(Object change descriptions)
·····
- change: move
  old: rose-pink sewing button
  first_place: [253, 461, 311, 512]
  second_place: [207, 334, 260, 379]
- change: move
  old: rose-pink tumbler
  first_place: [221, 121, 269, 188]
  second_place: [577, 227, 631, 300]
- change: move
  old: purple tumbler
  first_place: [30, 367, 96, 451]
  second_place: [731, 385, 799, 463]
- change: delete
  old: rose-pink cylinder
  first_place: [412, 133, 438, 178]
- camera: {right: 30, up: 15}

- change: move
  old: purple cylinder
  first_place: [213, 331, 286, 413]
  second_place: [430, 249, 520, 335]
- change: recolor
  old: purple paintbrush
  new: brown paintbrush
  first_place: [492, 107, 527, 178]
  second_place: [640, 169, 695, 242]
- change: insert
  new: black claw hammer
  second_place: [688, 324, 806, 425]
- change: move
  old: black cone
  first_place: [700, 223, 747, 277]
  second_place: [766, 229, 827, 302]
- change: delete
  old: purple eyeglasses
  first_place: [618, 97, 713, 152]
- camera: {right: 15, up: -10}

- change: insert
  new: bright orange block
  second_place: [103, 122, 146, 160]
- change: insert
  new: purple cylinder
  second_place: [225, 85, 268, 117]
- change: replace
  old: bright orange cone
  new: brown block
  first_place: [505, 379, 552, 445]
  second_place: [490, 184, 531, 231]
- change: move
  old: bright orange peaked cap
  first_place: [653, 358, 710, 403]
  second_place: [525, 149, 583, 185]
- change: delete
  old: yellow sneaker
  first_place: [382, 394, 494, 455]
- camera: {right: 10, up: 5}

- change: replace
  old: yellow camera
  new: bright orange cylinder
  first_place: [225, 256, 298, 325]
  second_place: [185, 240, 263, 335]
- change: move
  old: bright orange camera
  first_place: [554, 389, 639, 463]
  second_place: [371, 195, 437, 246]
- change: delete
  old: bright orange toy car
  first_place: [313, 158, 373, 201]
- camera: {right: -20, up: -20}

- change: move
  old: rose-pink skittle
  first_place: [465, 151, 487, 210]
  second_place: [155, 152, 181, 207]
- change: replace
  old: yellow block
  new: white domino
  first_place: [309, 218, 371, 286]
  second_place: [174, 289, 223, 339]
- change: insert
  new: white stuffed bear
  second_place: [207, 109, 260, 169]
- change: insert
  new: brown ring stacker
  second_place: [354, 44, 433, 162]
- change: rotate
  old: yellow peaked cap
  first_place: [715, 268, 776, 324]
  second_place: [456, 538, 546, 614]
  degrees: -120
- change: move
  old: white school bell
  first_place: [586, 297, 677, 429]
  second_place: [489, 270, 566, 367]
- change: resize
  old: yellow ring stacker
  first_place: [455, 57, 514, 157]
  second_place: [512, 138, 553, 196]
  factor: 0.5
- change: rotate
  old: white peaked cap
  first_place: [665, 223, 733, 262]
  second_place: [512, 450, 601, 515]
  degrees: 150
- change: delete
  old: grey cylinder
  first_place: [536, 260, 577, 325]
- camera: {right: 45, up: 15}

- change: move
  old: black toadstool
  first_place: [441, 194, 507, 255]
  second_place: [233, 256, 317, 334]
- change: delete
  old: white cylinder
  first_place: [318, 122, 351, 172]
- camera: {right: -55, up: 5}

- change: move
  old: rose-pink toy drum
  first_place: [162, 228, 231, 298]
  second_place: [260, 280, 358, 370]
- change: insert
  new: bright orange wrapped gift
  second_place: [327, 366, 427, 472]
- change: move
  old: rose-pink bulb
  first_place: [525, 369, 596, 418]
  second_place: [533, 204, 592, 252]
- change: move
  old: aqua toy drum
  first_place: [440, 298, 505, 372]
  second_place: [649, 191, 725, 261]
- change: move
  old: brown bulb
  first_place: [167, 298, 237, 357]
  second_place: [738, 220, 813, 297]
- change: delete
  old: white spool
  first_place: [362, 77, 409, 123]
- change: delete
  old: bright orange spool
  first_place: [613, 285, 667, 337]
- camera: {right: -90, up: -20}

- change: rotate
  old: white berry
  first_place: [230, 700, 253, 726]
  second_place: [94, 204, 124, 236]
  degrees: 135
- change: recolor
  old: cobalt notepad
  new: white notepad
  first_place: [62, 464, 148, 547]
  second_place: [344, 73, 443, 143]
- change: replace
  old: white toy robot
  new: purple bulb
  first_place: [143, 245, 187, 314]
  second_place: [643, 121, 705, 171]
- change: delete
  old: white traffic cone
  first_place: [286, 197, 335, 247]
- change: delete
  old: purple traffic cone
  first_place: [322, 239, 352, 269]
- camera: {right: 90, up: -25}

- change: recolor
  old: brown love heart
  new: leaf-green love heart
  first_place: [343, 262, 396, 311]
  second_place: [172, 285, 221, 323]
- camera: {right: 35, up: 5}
·····
ABOUT THIS EXERCISE:
Look through the entries above and copy each line that has "tumbler" in it.

SOLUTION:
  old: rose-pink tumbler
  old: purple tumbler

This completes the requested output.